┌─ GIVEN DATA

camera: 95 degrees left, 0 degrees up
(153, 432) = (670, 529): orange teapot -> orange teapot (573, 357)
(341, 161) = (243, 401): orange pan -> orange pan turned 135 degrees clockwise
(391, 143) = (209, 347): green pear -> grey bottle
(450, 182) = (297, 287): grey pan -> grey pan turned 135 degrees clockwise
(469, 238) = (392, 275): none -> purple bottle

└─
┌─ GIVEN DATA

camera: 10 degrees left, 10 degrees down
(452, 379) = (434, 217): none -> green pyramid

└─

■ **ABOUT THIS EXERCISE**:
Say the number of lines in the material above that contain the word "grey", and nothing else.

■ **FINAL ANSWER**:
2